> EXERCISE
Would you copy only the lines below, beginning with the one that contains "orange triangle: (44, 67)" and running through the last entry line?

> PROVIDED INFORMATION
══════
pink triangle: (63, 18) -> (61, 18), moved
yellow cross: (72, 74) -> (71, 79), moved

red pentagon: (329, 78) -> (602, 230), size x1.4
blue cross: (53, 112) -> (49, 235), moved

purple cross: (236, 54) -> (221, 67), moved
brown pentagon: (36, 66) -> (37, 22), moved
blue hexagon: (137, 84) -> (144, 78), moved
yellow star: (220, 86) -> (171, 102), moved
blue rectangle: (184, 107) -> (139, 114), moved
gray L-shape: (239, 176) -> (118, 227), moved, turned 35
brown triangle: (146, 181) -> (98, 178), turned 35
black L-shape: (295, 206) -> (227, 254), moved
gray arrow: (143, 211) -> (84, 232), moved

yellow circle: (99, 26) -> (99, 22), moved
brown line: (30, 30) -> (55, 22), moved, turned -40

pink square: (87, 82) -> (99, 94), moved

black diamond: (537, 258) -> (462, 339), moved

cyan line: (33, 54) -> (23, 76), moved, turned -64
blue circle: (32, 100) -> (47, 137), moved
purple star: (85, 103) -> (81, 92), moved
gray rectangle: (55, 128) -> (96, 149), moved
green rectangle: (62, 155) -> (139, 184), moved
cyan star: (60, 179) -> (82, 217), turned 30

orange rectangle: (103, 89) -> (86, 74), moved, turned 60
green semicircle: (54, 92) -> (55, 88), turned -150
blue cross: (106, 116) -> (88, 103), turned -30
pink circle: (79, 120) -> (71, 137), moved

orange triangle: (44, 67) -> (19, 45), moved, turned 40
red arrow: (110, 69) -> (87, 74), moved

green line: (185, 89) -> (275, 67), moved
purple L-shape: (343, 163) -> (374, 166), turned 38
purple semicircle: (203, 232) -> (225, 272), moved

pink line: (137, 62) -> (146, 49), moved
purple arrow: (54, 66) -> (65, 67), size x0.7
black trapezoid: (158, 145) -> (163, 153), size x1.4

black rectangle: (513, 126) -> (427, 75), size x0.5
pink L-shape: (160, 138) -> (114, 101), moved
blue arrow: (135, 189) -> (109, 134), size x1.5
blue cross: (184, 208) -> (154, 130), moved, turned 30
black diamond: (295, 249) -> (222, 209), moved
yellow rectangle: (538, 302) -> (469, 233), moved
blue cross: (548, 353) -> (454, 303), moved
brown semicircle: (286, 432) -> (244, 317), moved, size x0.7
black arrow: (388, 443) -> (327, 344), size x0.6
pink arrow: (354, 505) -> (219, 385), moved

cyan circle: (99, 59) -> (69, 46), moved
══════
> OUTPUT FOR THIS TASK
orange triangle: (44, 67) -> (19, 45), moved, turned 40
red arrow: (110, 69) -> (87, 74), moved

green line: (185, 89) -> (275, 67), moved
purple L-shape: (343, 163) -> (374, 166), turned 38
purple semicircle: (203, 232) -> (225, 272), moved

pink line: (137, 62) -> (146, 49), moved
purple arrow: (54, 66) -> (65, 67), size x0.7
black trapezoid: (158, 145) -> (163, 153), size x1.4

black rectangle: (513, 126) -> (427, 75), size x0.5
pink L-shape: (160, 138) -> (114, 101), moved
blue arrow: (135, 189) -> (109, 134), size x1.5
blue cross: (184, 208) -> (154, 130), moved, turned 30
black diamond: (295, 249) -> (222, 209), moved
yellow rectangle: (538, 302) -> (469, 233), moved
blue cross: (548, 353) -> (454, 303), moved
brown semicircle: (286, 432) -> (244, 317), moved, size x0.7
black arrow: (388, 443) -> (327, 344), size x0.6
pink arrow: (354, 505) -> (219, 385), moved

cyan circle: (99, 59) -> (69, 46), moved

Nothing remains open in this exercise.